(Data excerpts)
== Segment start ==
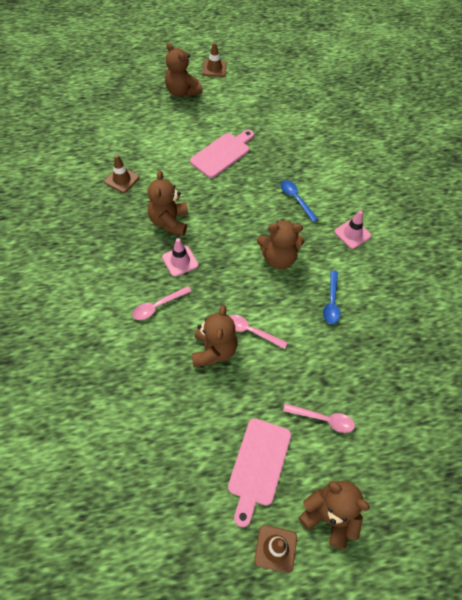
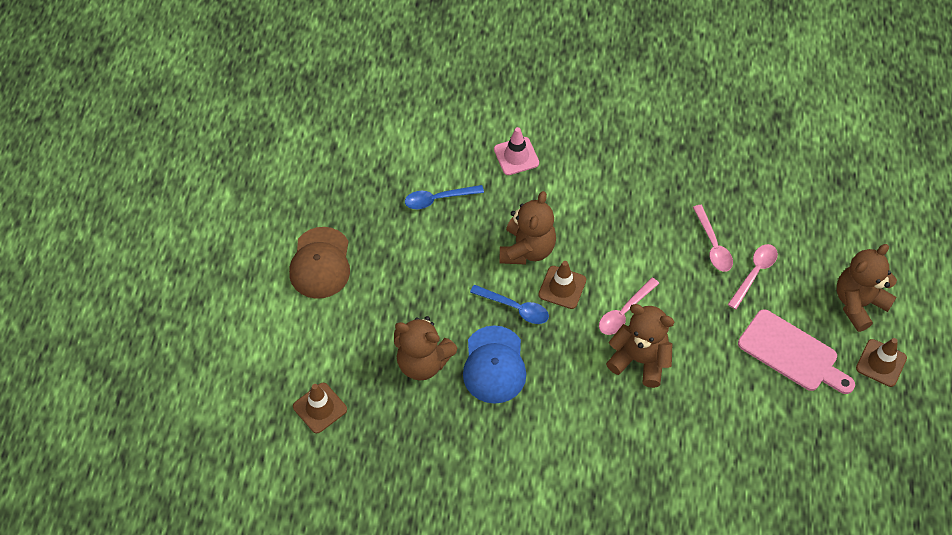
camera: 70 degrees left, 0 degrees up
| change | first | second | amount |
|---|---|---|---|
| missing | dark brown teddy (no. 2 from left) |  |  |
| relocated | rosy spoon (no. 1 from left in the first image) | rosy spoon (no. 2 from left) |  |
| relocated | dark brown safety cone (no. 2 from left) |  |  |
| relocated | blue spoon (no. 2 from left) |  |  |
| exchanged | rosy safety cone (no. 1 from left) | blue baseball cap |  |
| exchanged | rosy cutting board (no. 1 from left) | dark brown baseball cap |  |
== Segment end ==
[WORK INSTRUCTIONS] Above are the records. Identify each line that contains the word "rosy".

[RESPONSE TO THE TASK]
| relocated | rosy spoon (no. 1 from left in the first image) | rosy spoon (no. 2 from left) |  |
| exchanged | rosy safety cone (no. 1 from left) | blue baseball cap |  |
| exchanged | rosy cutting board (no. 1 from left) | dark brown baseball cap |  |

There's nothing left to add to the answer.